> [What you have to do]:
Below are records to write out exactly; drop the pictures when you do.

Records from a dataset

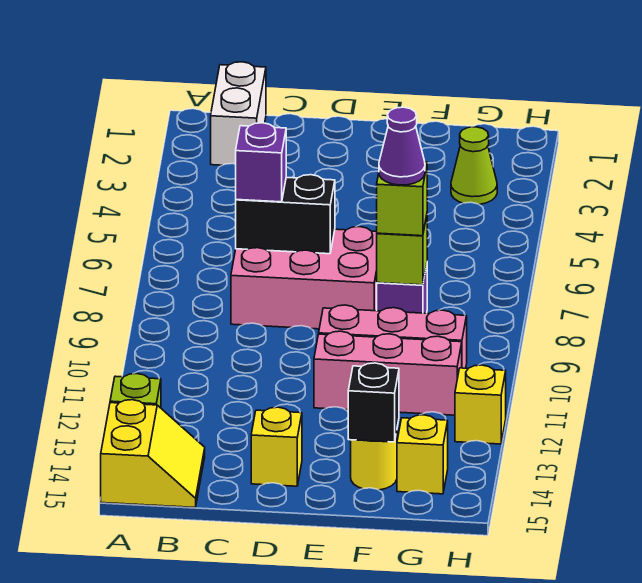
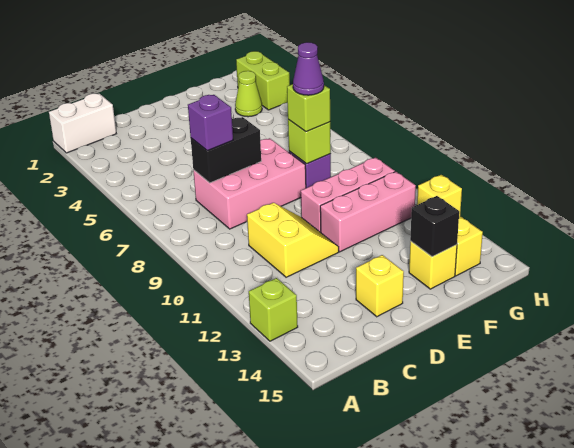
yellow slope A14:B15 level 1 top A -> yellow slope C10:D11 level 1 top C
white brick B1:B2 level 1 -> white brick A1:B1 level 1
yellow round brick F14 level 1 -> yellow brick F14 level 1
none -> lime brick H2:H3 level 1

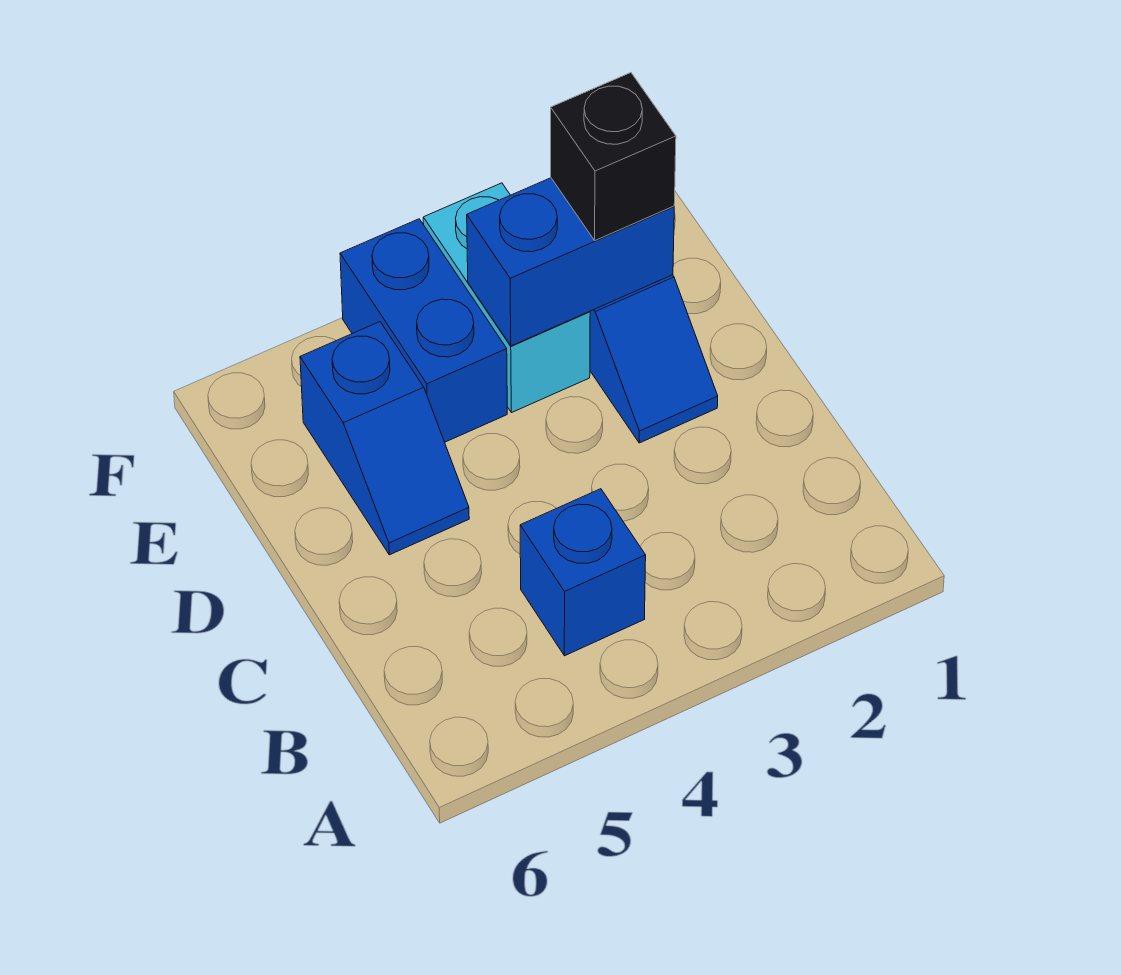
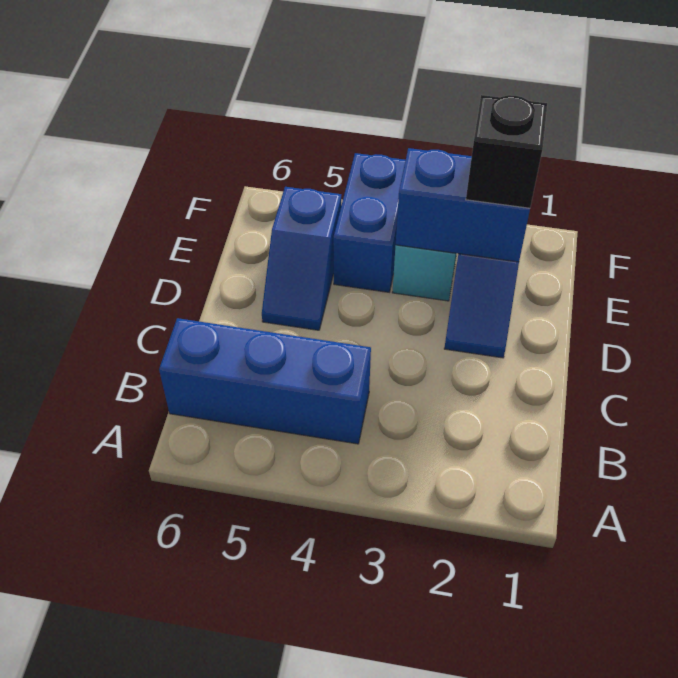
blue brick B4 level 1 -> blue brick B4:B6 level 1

> [Task response]:
yellow slope A14:B15 level 1 top A -> yellow slope C10:D11 level 1 top C
white brick B1:B2 level 1 -> white brick A1:B1 level 1
yellow round brick F14 level 1 -> yellow brick F14 level 1
none -> lime brick H2:H3 level 1

blue brick B4 level 1 -> blue brick B4:B6 level 1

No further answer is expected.